ACTION ITEM: The data must be returned in full, with no character altered.

GIVEN RECORDS:
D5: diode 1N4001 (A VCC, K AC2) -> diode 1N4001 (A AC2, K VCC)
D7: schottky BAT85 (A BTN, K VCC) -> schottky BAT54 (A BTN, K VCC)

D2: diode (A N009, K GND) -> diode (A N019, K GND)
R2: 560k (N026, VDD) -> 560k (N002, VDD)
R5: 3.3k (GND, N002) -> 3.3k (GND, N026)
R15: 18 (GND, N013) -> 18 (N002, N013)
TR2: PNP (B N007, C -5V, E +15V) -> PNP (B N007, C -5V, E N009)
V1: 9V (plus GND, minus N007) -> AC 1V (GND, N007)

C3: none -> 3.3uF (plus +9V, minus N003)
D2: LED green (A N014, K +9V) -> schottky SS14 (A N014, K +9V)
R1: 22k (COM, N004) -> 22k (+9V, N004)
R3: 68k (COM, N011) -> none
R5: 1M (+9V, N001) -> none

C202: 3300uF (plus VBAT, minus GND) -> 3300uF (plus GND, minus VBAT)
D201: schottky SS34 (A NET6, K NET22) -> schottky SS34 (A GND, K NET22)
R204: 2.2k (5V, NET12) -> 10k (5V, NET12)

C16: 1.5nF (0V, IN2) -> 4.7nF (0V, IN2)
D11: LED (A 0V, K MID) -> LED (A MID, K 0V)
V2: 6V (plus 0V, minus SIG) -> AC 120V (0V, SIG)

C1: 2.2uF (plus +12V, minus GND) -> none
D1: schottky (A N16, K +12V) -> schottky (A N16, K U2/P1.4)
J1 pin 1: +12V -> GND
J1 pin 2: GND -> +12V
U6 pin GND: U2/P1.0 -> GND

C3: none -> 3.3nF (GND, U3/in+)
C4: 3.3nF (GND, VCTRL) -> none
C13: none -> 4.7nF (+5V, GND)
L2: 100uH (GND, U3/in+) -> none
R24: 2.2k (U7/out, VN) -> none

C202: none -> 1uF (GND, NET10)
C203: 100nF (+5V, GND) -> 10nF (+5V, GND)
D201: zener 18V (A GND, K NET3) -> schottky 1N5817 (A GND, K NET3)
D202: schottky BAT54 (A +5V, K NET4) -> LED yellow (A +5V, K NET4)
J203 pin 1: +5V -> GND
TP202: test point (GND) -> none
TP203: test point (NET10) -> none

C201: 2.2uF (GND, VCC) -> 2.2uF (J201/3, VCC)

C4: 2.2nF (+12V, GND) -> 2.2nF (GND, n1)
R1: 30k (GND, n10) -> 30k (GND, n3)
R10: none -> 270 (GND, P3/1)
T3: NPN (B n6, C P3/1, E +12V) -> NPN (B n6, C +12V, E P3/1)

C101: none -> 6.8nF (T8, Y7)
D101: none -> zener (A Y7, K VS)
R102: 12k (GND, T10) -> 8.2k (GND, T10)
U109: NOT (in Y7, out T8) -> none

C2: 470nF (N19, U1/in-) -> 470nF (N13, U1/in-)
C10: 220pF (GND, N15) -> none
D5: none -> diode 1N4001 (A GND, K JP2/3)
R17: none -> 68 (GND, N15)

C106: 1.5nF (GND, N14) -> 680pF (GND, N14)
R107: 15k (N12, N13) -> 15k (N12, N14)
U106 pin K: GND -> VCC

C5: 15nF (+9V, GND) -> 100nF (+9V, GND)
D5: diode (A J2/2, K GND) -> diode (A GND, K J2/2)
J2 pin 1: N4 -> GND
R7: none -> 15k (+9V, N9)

ANSWER TO THE EXERCISE:
D5: diode 1N4001 (A VCC, K AC2) -> diode 1N4001 (A AC2, K VCC)
D7: schottky BAT85 (A BTN, K VCC) -> schottky BAT54 (A BTN, K VCC)

D2: diode (A N009, K GND) -> diode (A N019, K GND)
R2: 560k (N026, VDD) -> 560k (N002, VDD)
R5: 3.3k (GND, N002) -> 3.3k (GND, N026)
R15: 18 (GND, N013) -> 18 (N002, N013)
TR2: PNP (B N007, C -5V, E +15V) -> PNP (B N007, C -5V, E N009)
V1: 9V (plus GND, minus N007) -> AC 1V (GND, N007)

C3: none -> 3.3uF (plus +9V, minus N003)
D2: LED green (A N014, K +9V) -> schottky SS14 (A N014, K +9V)
R1: 22k (COM, N004) -> 22k (+9V, N004)
R3: 68k (COM, N011) -> none
R5: 1M (+9V, N001) -> none

C202: 3300uF (plus VBAT, minus GND) -> 3300uF (plus GND, minus VBAT)
D201: schottky SS34 (A NET6, K NET22) -> schottky SS34 (A GND, K NET22)
R204: 2.2k (5V, NET12) -> 10k (5V, NET12)

C16: 1.5nF (0V, IN2) -> 4.7nF (0V, IN2)
D11: LED (A 0V, K MID) -> LED (A MID, K 0V)
V2: 6V (plus 0V, minus SIG) -> AC 120V (0V, SIG)

C1: 2.2uF (plus +12V, minus GND) -> none
D1: schottky (A N16, K +12V) -> schottky (A N16, K U2/P1.4)
J1 pin 1: +12V -> GND
J1 pin 2: GND -> +12V
U6 pin GND: U2/P1.0 -> GND

C3: none -> 3.3nF (GND, U3/in+)
C4: 3.3nF (GND, VCTRL) -> none
C13: none -> 4.7nF (+5V, GND)
L2: 100uH (GND, U3/in+) -> none
R24: 2.2k (U7/out, VN) -> none

C202: none -> 1uF (GND, NET10)
C203: 100nF (+5V, GND) -> 10nF (+5V, GND)
D201: zener 18V (A GND, K NET3) -> schottky 1N5817 (A GND, K NET3)
D202: schottky BAT54 (A +5V, K NET4) -> LED yellow (A +5V, K NET4)
J203 pin 1: +5V -> GND
TP202: test point (GND) -> none
TP203: test point (NET10) -> none

C201: 2.2uF (GND, VCC) -> 2.2uF (J201/3, VCC)

C4: 2.2nF (+12V, GND) -> 2.2nF (GND, n1)
R1: 30k (GND, n10) -> 30k (GND, n3)
R10: none -> 270 (GND, P3/1)
T3: NPN (B n6, C P3/1, E +12V) -> NPN (B n6, C +12V, E P3/1)

C101: none -> 6.8nF (T8, Y7)
D101: none -> zener (A Y7, K VS)
R102: 12k (GND, T10) -> 8.2k (GND, T10)
U109: NOT (in Y7, out T8) -> none

C2: 470nF (N19, U1/in-) -> 470nF (N13, U1/in-)
C10: 220pF (GND, N15) -> none
D5: none -> diode 1N4001 (A GND, K JP2/3)
R17: none -> 68 (GND, N15)

C106: 1.5nF (GND, N14) -> 680pF (GND, N14)
R107: 15k (N12, N13) -> 15k (N12, N14)
U106 pin K: GND -> VCC

C5: 15nF (+9V, GND) -> 100nF (+9V, GND)
D5: diode (A J2/2, K GND) -> diode (A GND, K J2/2)
J2 pin 1: N4 -> GND
R7: none -> 15k (+9V, N9)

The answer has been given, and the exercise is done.